Data in this exercise:
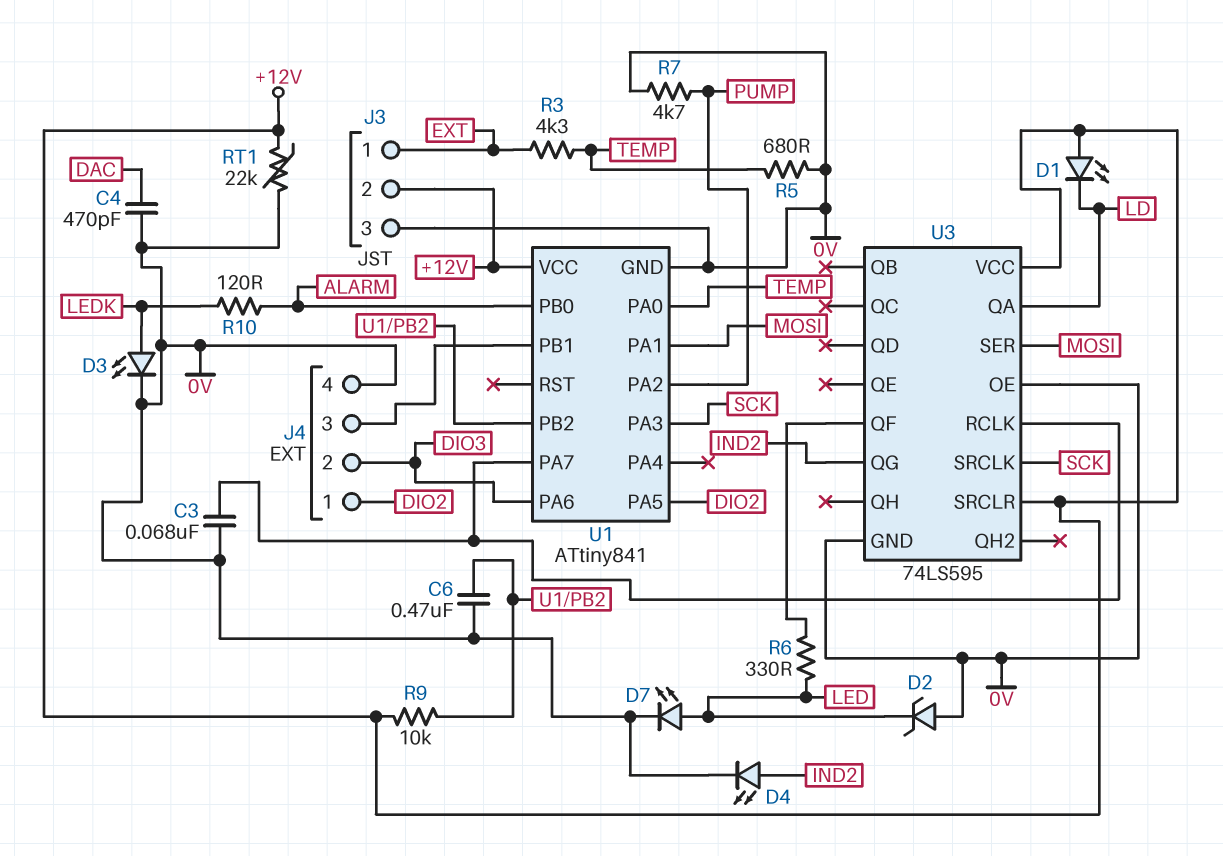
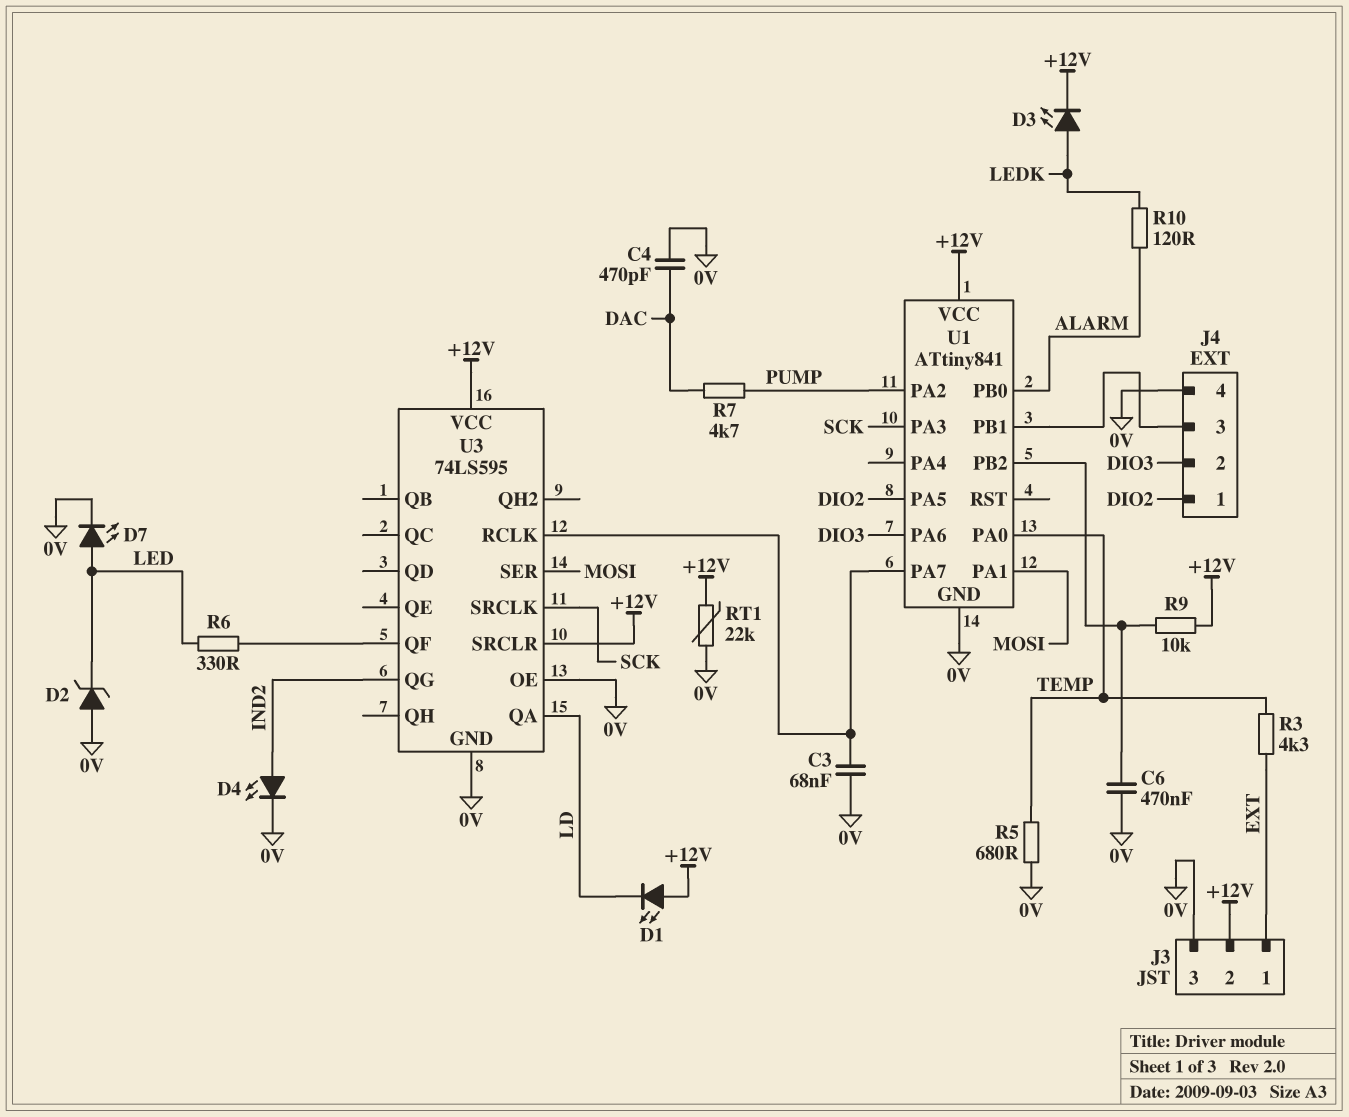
D3: LED (A LEDK, K 0V) -> LED (A LEDK, K +12V)
R7: 4.7k (0V, PUMP) -> 4.7k (DAC, PUMP)

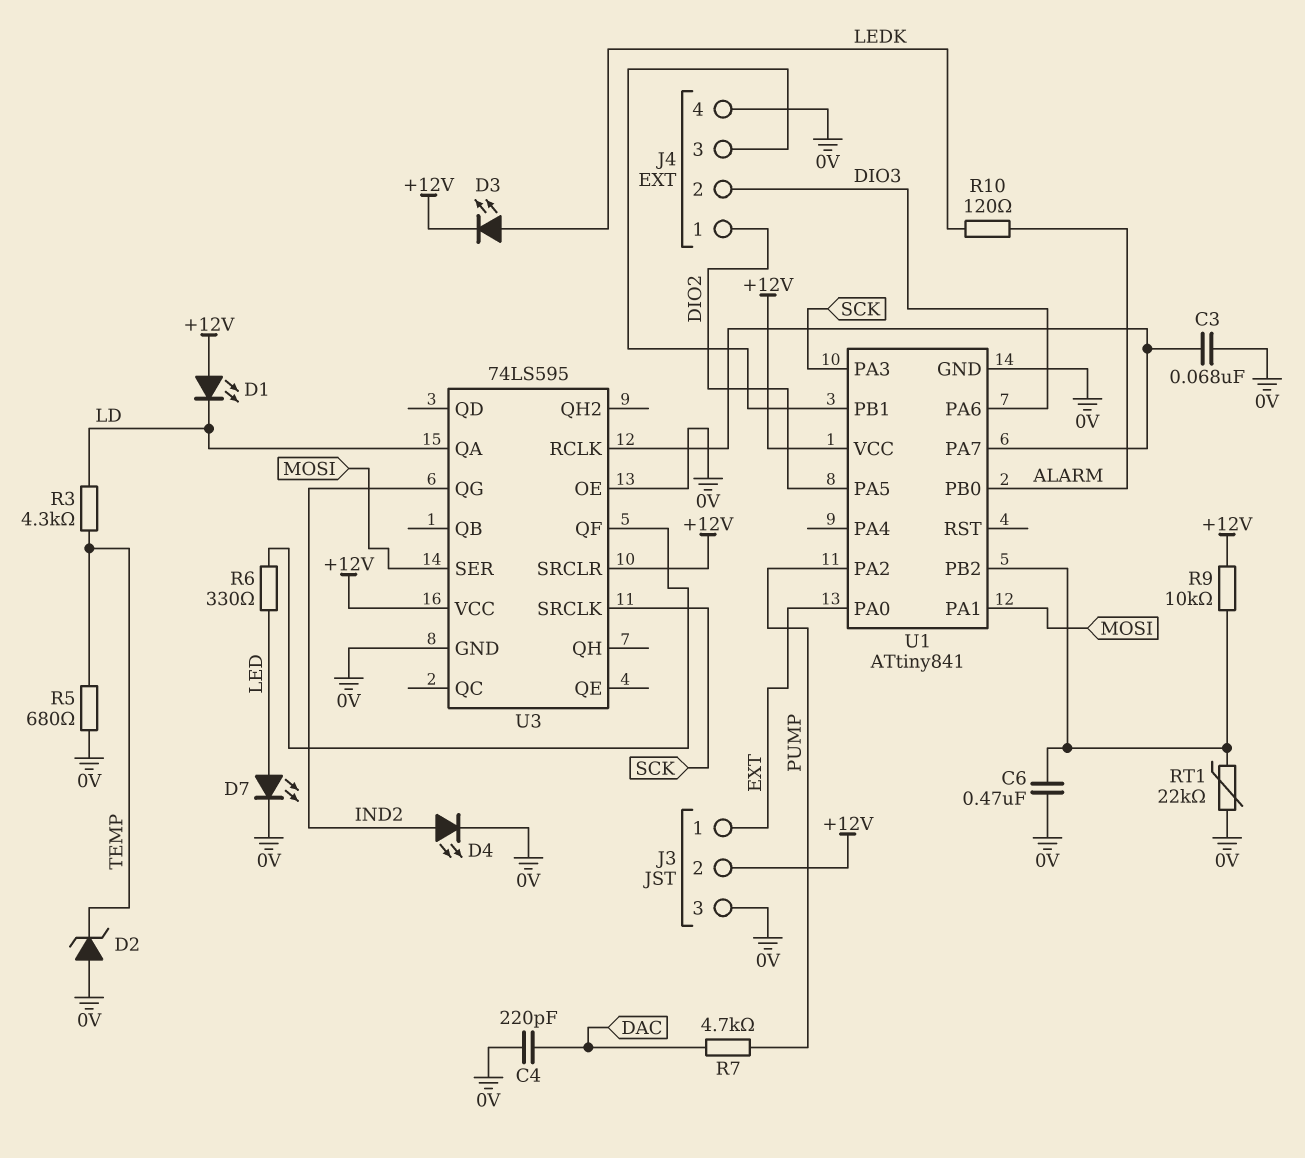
C4: 470pF (0V, DAC) -> 220pF (0V, DAC)
D2: zener (A 0V, K LED) -> zener (A 0V, K TEMP)
R3: 4.3k (EXT, TEMP) -> 4.3k (LD, TEMP)
RT1: 22k (+12V, 0V) -> 22k (0V, U1/PB2)
U1 pin PA0: TEMP -> EXT

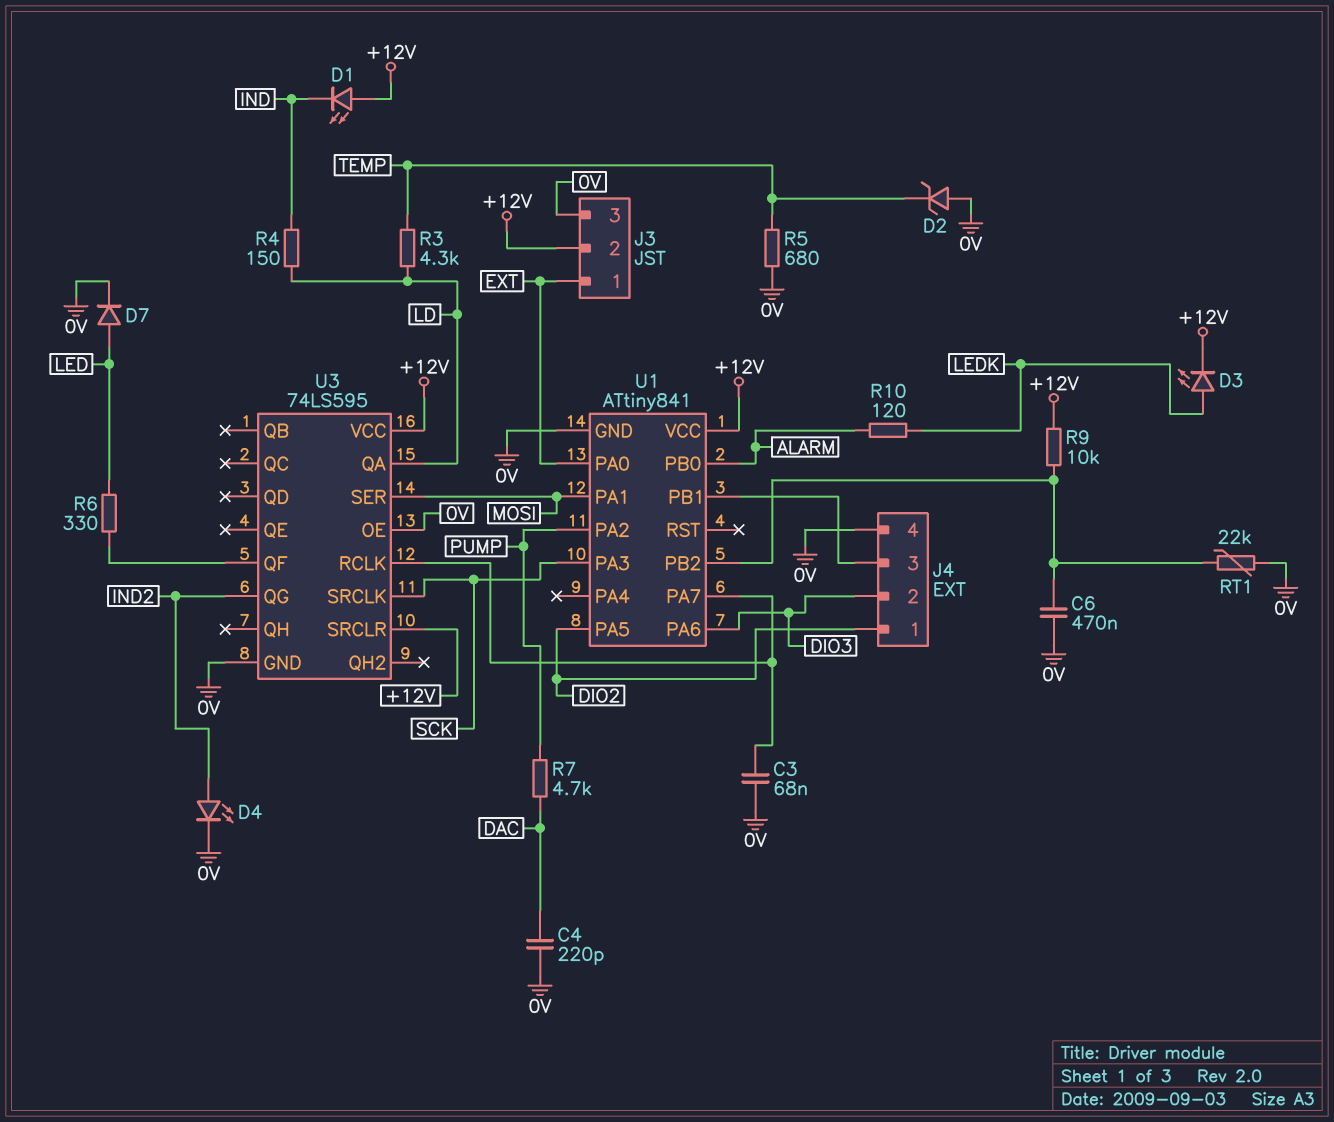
D1: LED (A +12V, K LD) -> LED (A +12V, K IND)
D7: LED (A LED, K 0V) -> diode (A LED, K 0V)
R4: none -> 150 (IND, LD)

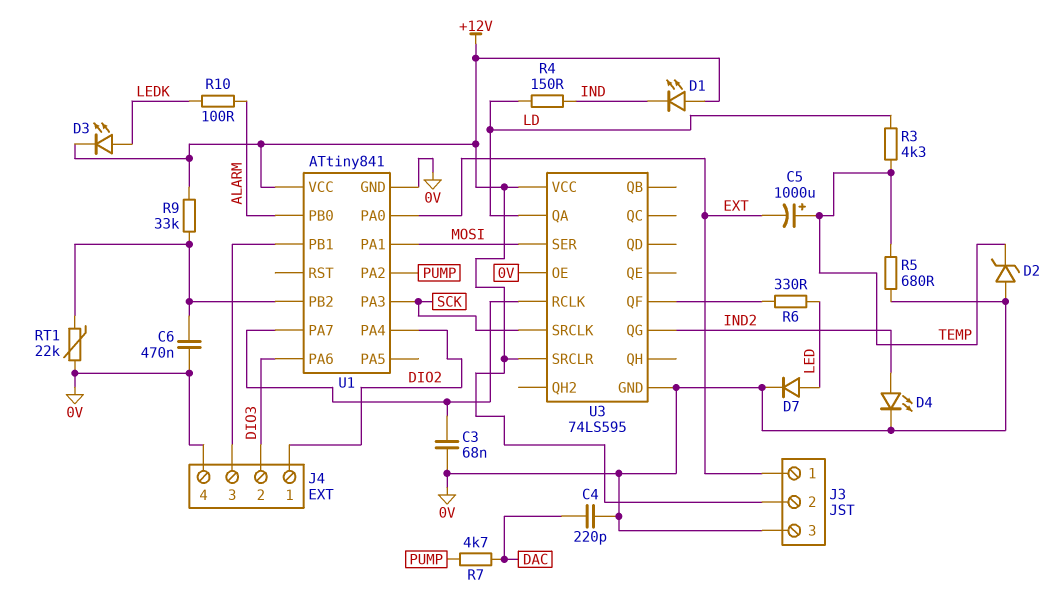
C5: none -> 1000uF (plus TEMP, minus EXT)
R9: 10k (+12V, U1/PB2) -> 33k (+12V, U1/PB2)
R10: 120 (ALARM, LEDK) -> 100 (ALARM, LEDK)
U1 pin PA4: none -> DIO2
U1 pin PA5: DIO2 -> none

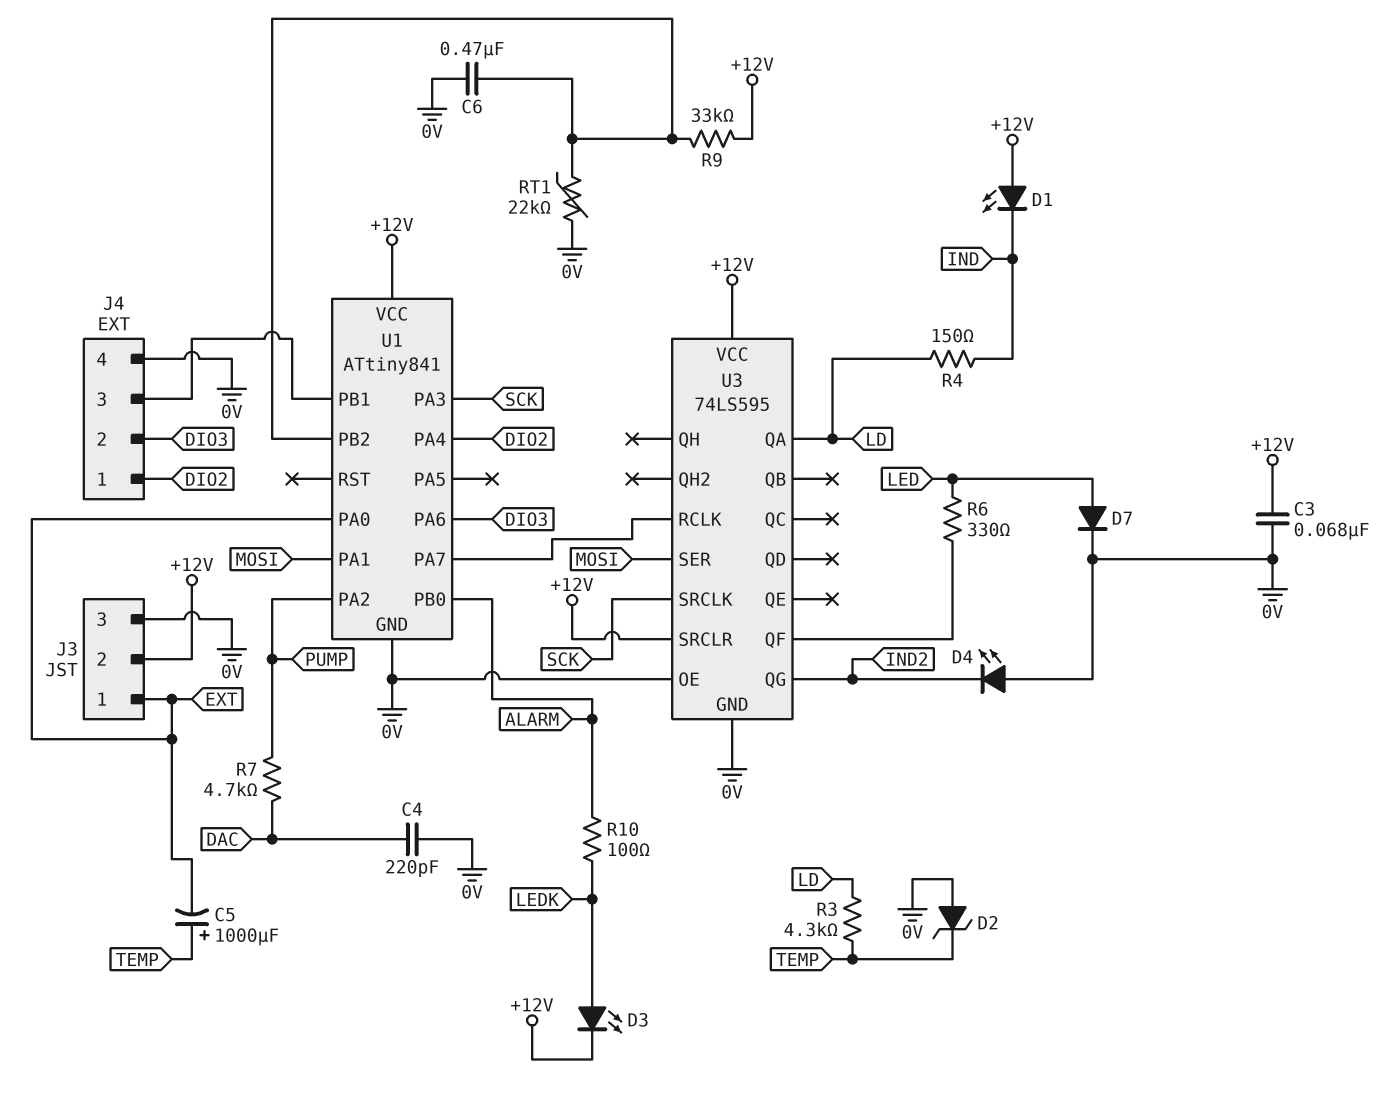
C3: 68nF (0V, U1/PA7) -> 68nF (+12V, 0V)
D4: LED (A IND2, K 0V) -> LED (A 0V, K IND2)
R5: 680 (0V, TEMP) -> none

What the task asks: Look through the material above. Transcribe exactly the lines between the ones with "D2: zener (A" and "C5: none -> 1000uF (plus TEMP, minus EXT)", inclusive, and keep pictures out.

Exercise answer:
D2: zener (A 0V, K LED) -> zener (A 0V, K TEMP)
R3: 4.3k (EXT, TEMP) -> 4.3k (LD, TEMP)
RT1: 22k (+12V, 0V) -> 22k (0V, U1/PB2)
U1 pin PA0: TEMP -> EXT

D1: LED (A +12V, K LD) -> LED (A +12V, K IND)
D7: LED (A LED, K 0V) -> diode (A LED, K 0V)
R4: none -> 150 (IND, LD)

C5: none -> 1000uF (plus TEMP, minus EXT)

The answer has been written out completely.